What is needed is every line of the data that includes the word "none". Please copy each one.
━━━ Dataset records
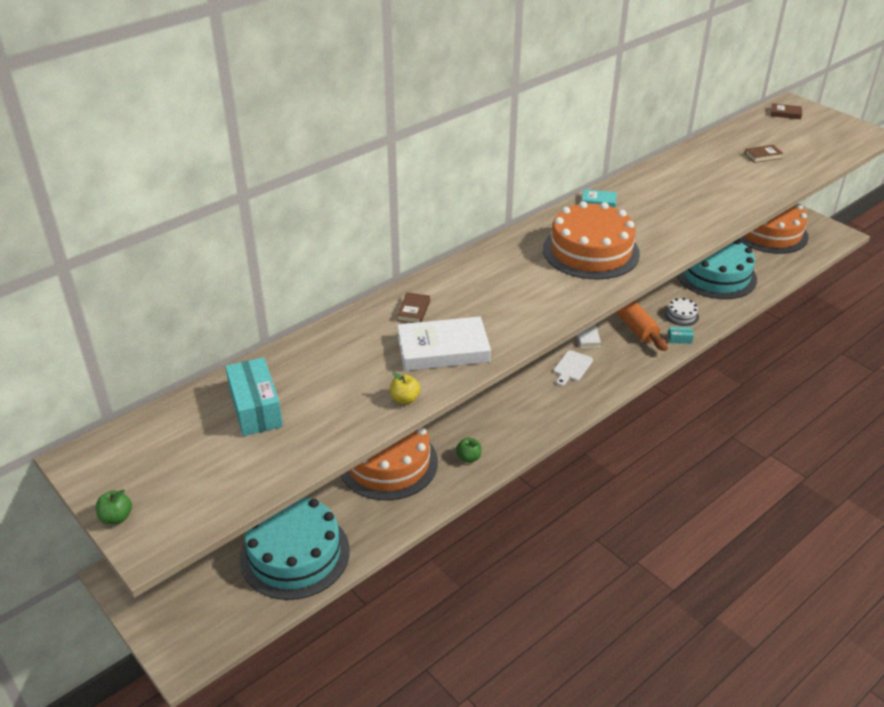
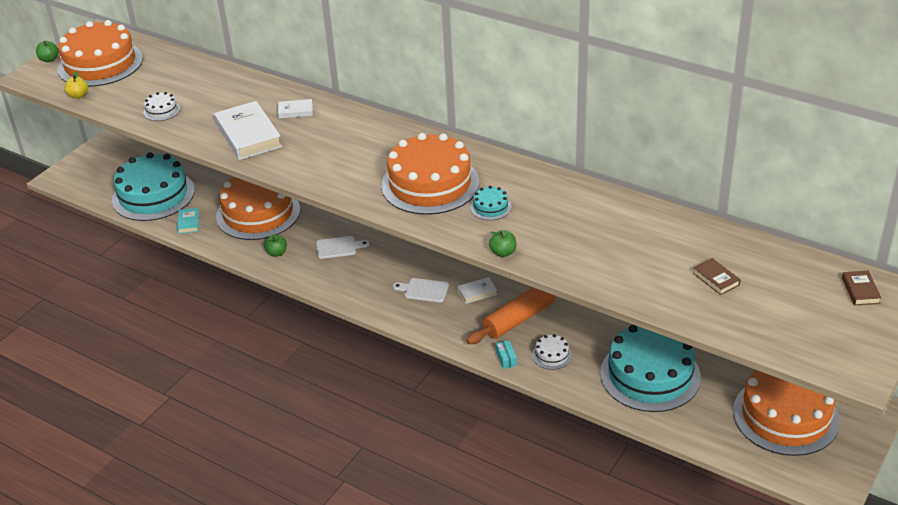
camera: 75 degrees right, 0 degrees up
(176, 462) = (100, 64): none -> orange cake
(255, 408) = (158, 76): turquoise box -> none
(344, 412) = (161, 110): none -> white cake
(405, 399) = (183, 132): yellow apple -> yellow apple (78, 95)
(413, 311) = (295, 111): brown book -> white book
(481, 411) = (338, 247): none -> white cutting board
(598, 201) = (529, 175): turquoise book -> turquoise book (188, 223)
(640, 227) = (490, 207): none -> turquoise cake
(708, 233) = (503, 253): none -> green apple

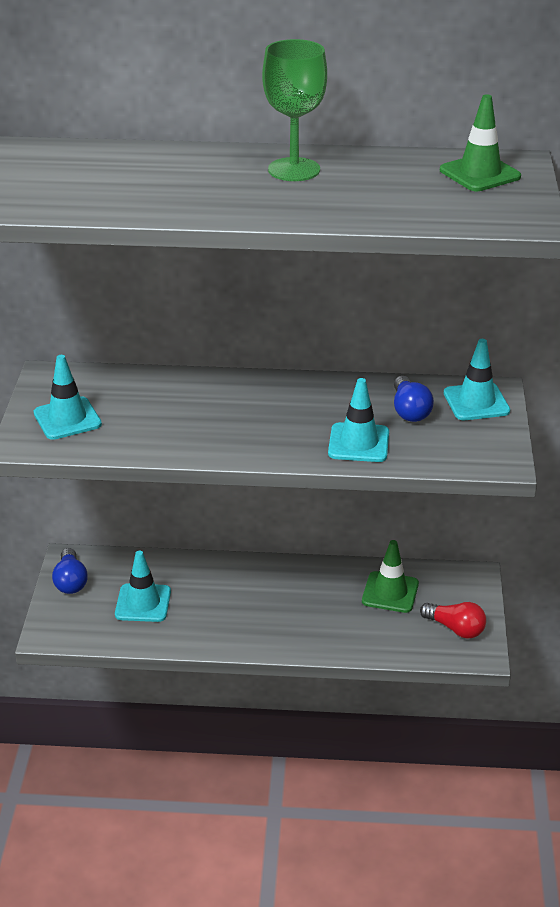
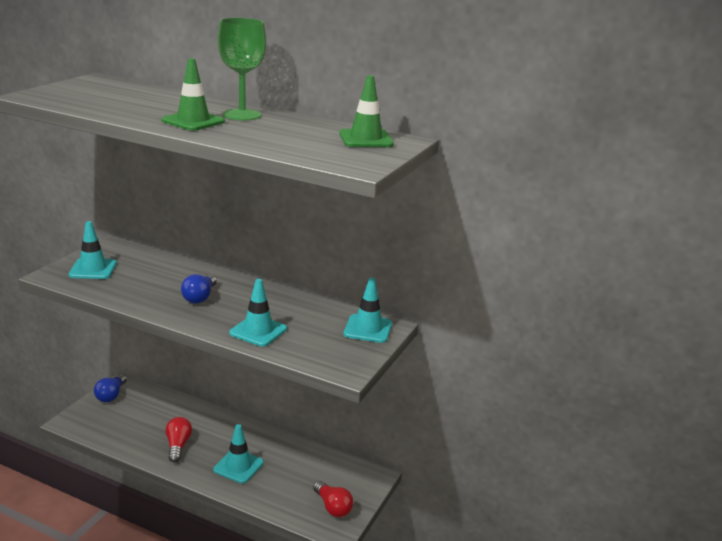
camera: 20 degrees right, 10 degrees down
(143, 603) = (141, 422): turquoise traffic cone -> turquoise traffic cone (238, 466)
(216, 618) = (178, 446): none -> red light bulb
(390, 592) = (307, 467): green traffic cone -> green traffic cone (193, 121)
(409, 410) = (315, 321): blue light bulb -> blue light bulb (200, 297)

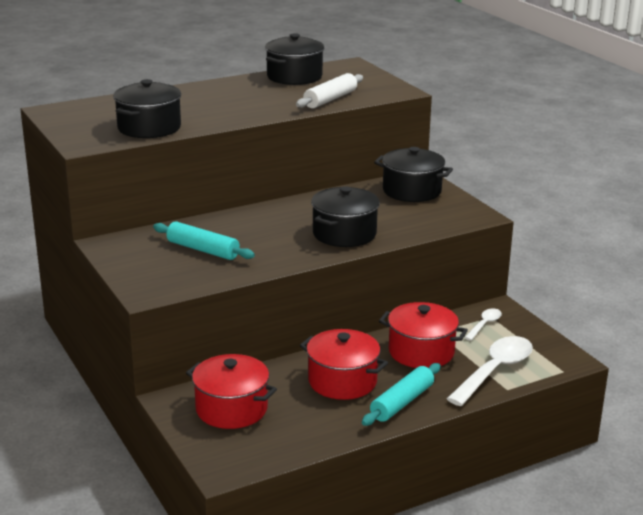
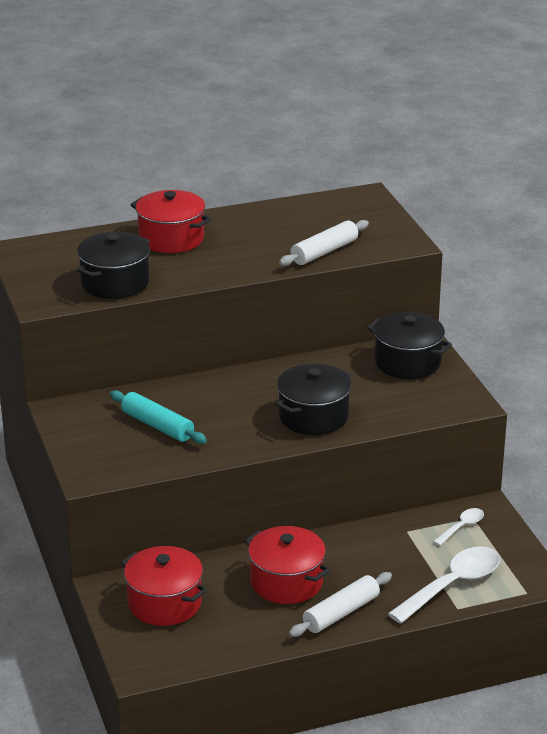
camera: 10 degrees right, 5 degrees up
(294, 77) = (295, 212): black pot -> none
(402, 402) = (341, 613): turquoise rolling pin -> white rolling pin
(421, 352) = (381, 555): red pot -> red pot (171, 239)

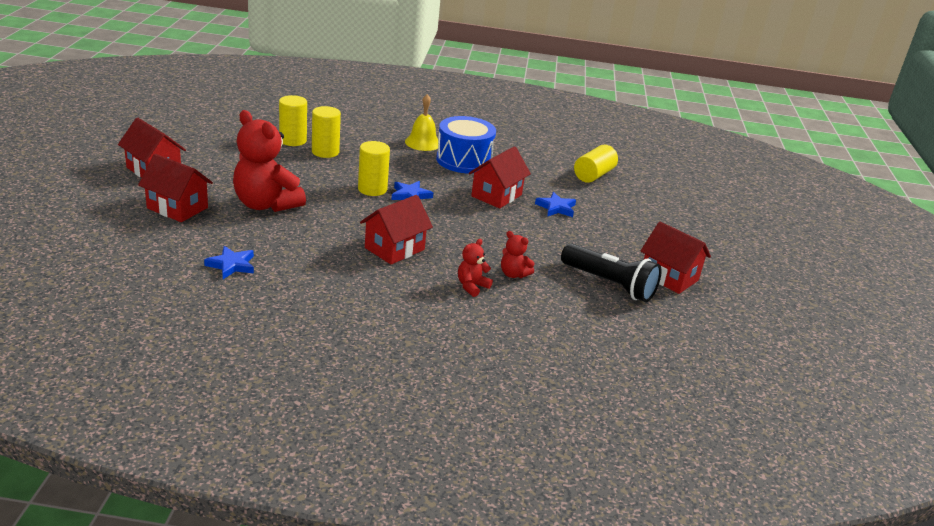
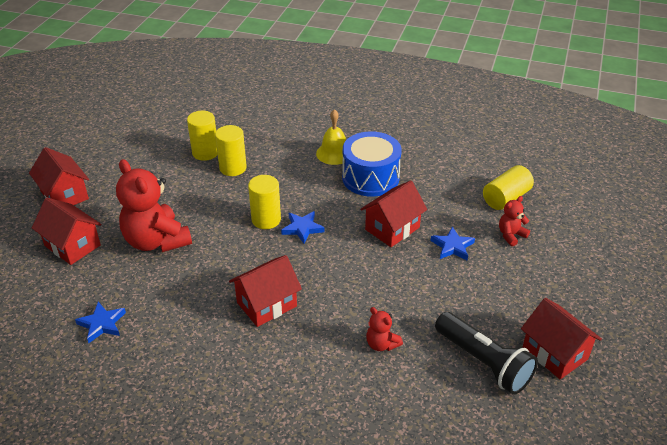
camera: 15 degrees right, 10 degrees up
(472, 286) = (332, 361): red teddy bear -> red teddy bear (511, 235)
━━━━━━
Task result →
(176, 462) = (100, 64): none -> orange cake
(255, 408) = (158, 76): turquoise box -> none
(344, 412) = (161, 110): none -> white cake
(481, 411) = (338, 247): none -> white cutting board
(640, 227) = (490, 207): none -> turquoise cake
(708, 233) = (503, 253): none -> green apple
(216, 618) = (178, 446): none -> red light bulb
(294, 77) = (295, 212): black pot -> none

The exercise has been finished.